* [ASSIGNMENT]: Only lines holding the word "pink" should be copied from the material.
** Opening SOURCE MATERIAL block **
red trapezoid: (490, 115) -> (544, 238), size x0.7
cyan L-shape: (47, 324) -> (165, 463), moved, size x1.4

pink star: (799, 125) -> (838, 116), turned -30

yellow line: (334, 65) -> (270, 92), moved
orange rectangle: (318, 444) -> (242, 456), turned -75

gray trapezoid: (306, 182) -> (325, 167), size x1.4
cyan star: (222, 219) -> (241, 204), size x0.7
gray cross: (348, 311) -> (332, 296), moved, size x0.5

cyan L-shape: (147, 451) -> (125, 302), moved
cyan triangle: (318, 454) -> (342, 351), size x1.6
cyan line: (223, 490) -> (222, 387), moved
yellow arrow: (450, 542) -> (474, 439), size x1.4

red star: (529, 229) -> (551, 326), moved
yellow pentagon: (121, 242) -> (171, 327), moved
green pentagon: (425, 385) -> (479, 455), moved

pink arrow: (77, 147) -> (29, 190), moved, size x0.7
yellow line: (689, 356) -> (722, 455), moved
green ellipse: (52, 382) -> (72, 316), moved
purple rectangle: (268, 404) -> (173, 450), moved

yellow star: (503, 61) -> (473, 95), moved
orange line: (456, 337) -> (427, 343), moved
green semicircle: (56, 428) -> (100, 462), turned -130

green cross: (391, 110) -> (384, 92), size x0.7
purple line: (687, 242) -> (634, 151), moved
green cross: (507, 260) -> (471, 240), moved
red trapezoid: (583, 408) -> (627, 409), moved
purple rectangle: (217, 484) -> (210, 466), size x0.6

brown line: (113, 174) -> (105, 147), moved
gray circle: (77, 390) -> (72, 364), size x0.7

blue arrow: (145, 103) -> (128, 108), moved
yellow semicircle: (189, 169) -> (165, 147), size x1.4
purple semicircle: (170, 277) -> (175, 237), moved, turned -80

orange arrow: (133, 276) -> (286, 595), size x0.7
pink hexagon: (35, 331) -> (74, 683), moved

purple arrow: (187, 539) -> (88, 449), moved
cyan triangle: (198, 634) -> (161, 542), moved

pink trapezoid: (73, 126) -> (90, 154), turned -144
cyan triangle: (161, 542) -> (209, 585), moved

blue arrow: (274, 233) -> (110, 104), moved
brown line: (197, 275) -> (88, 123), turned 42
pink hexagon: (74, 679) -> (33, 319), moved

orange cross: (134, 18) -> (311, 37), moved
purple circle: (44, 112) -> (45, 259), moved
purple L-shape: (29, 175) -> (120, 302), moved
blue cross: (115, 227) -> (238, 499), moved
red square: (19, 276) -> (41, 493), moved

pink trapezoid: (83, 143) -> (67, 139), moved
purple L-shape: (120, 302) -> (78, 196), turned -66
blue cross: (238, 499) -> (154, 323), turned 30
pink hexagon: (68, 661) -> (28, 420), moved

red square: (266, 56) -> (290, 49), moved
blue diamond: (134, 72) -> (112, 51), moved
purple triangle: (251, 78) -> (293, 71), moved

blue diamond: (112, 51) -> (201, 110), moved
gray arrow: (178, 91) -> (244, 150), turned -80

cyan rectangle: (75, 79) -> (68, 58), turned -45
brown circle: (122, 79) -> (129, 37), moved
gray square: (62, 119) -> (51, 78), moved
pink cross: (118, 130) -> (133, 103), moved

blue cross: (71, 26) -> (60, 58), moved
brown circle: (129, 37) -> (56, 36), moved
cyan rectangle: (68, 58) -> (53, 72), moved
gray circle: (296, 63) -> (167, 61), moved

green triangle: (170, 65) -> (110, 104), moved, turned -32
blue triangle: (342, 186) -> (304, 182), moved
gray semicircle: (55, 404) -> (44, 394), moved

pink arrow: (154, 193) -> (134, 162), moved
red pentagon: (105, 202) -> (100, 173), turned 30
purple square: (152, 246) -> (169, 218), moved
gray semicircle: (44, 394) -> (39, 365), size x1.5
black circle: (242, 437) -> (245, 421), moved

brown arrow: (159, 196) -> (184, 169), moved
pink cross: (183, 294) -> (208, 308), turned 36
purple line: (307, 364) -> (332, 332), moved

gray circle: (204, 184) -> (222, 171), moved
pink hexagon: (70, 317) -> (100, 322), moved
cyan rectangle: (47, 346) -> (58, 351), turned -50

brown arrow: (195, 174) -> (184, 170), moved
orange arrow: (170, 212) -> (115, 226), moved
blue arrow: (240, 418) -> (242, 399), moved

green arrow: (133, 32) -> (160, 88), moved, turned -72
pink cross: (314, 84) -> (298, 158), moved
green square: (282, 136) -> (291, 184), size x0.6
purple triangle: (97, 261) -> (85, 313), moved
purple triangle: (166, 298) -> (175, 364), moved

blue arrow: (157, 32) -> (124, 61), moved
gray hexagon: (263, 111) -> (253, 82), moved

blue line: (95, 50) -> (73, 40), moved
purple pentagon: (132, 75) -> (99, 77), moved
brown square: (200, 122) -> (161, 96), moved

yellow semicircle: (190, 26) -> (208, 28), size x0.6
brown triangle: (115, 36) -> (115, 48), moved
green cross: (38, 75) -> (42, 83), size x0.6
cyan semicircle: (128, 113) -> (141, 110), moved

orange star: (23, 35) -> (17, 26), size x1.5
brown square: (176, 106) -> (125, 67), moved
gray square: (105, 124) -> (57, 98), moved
** Closing SOURCE MATERIAL block **
* [OUTPUT]:
pink star: (799, 125) -> (838, 116), turned -30
pink arrow: (77, 147) -> (29, 190), moved, size x0.7
pink hexagon: (35, 331) -> (74, 683), moved
pink trapezoid: (73, 126) -> (90, 154), turned -144
pink hexagon: (74, 679) -> (33, 319), moved
pink trapezoid: (83, 143) -> (67, 139), moved
pink hexagon: (68, 661) -> (28, 420), moved
pink cross: (118, 130) -> (133, 103), moved
pink arrow: (154, 193) -> (134, 162), moved
pink cross: (183, 294) -> (208, 308), turned 36
pink hexagon: (70, 317) -> (100, 322), moved
pink cross: (314, 84) -> (298, 158), moved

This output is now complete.